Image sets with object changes
********************
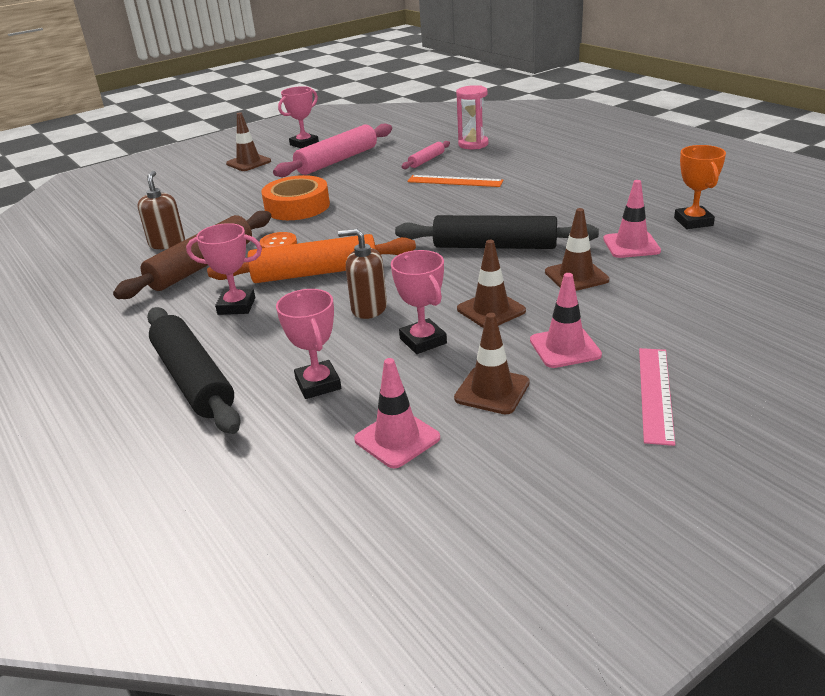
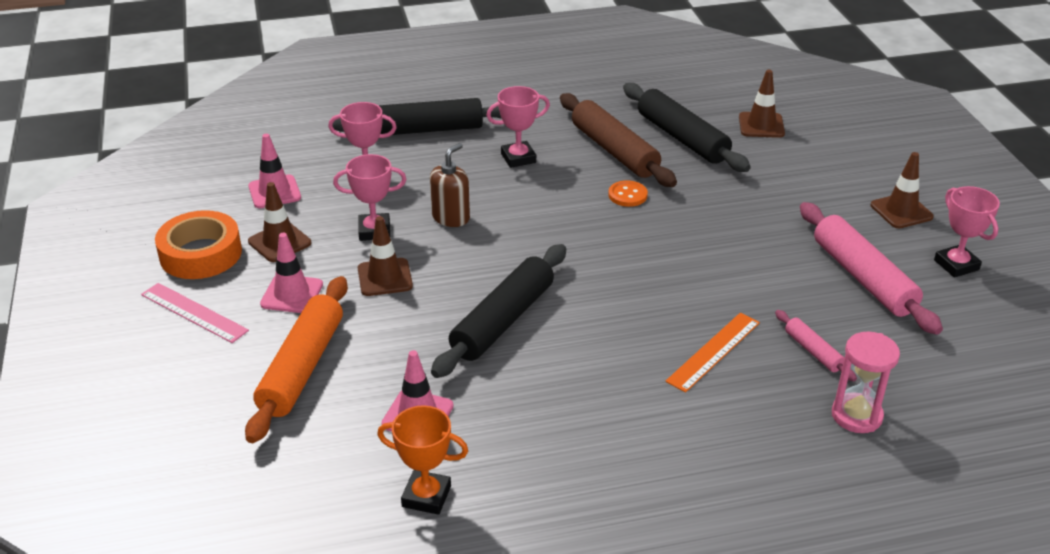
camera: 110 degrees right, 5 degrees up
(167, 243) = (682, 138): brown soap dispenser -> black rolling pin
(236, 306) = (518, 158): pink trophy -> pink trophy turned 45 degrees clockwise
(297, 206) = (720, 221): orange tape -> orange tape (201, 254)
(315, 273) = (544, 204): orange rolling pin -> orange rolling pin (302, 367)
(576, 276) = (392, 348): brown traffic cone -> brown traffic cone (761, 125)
********************
Problem requirements: Leaving every image behind, repeat the data in full and exactly.

Exercise solution:
camera: 110 degrees right, 5 degrees up
(167, 243) = (682, 138): brown soap dispenser -> black rolling pin
(236, 306) = (518, 158): pink trophy -> pink trophy turned 45 degrees clockwise
(297, 206) = (720, 221): orange tape -> orange tape (201, 254)
(315, 273) = (544, 204): orange rolling pin -> orange rolling pin (302, 367)
(576, 276) = (392, 348): brown traffic cone -> brown traffic cone (761, 125)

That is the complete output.